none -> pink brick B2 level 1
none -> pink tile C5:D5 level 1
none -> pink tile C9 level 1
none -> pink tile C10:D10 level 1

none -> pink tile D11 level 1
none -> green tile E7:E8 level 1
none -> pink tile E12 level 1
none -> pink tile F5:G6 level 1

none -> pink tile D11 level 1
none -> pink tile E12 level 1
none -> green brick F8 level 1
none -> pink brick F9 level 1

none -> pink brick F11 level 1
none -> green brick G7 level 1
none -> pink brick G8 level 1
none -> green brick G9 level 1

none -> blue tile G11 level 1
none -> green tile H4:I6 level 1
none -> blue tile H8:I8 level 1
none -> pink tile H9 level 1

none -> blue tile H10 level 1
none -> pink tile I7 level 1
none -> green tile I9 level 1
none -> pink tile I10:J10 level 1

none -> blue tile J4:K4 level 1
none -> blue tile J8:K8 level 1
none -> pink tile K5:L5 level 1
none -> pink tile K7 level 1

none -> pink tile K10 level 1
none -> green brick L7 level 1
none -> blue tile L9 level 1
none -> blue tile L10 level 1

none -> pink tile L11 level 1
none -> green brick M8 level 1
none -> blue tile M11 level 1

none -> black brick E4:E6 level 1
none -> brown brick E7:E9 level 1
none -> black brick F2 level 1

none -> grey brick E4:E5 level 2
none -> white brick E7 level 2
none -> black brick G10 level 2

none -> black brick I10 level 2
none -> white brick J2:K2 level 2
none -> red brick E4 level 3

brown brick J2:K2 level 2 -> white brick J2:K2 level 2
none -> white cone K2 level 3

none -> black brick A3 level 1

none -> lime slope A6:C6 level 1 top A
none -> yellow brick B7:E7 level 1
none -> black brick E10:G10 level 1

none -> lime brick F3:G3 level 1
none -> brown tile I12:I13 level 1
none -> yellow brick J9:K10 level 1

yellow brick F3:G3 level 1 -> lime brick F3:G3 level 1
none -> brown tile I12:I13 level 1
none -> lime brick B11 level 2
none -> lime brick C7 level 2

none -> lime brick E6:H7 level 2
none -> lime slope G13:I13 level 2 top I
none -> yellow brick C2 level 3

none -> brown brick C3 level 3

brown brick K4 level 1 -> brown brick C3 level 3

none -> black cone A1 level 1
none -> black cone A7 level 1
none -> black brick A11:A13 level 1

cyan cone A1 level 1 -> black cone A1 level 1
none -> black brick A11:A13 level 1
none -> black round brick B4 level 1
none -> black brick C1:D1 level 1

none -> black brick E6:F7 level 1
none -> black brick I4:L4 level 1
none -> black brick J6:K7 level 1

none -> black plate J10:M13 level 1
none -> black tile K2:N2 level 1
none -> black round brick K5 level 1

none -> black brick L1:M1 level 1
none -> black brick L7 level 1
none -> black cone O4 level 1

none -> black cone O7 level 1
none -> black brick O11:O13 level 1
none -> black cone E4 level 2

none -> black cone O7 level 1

▬▬▬▬▬▬

Look above for the line containing "none -> green brick F8 level 1" and the line containing "none -> yellow brick J9:K10 level 1". Transcribe both, with the lines between them, exactly.

none -> green brick F8 level 1
none -> pink brick F9 level 1

none -> pink brick F11 level 1
none -> green brick G7 level 1
none -> pink brick G8 level 1
none -> green brick G9 level 1

none -> blue tile G11 level 1
none -> green tile H4:I6 level 1
none -> blue tile H8:I8 level 1
none -> pink tile H9 level 1

none -> blue tile H10 level 1
none -> pink tile I7 level 1
none -> green tile I9 level 1
none -> pink tile I10:J10 level 1

none -> blue tile J4:K4 level 1
none -> blue tile J8:K8 level 1
none -> pink tile K5:L5 level 1
none -> pink tile K7 level 1

none -> pink tile K10 level 1
none -> green brick L7 level 1
none -> blue tile L9 level 1
none -> blue tile L10 level 1

none -> pink tile L11 level 1
none -> green brick M8 level 1
none -> blue tile M11 level 1

none -> black brick E4:E6 level 1
none -> brown brick E7:E9 level 1
none -> black brick F2 level 1

none -> grey brick E4:E5 level 2
none -> white brick E7 level 2
none -> black brick G10 level 2

none -> black brick I10 level 2
none -> white brick J2:K2 level 2
none -> red brick E4 level 3

brown brick J2:K2 level 2 -> white brick J2:K2 level 2
none -> white cone K2 level 3

none -> black brick A3 level 1

none -> lime slope A6:C6 level 1 top A
none -> yellow brick B7:E7 level 1
none -> black brick E10:G10 level 1

none -> lime brick F3:G3 level 1
none -> brown tile I12:I13 level 1
none -> yellow brick J9:K10 level 1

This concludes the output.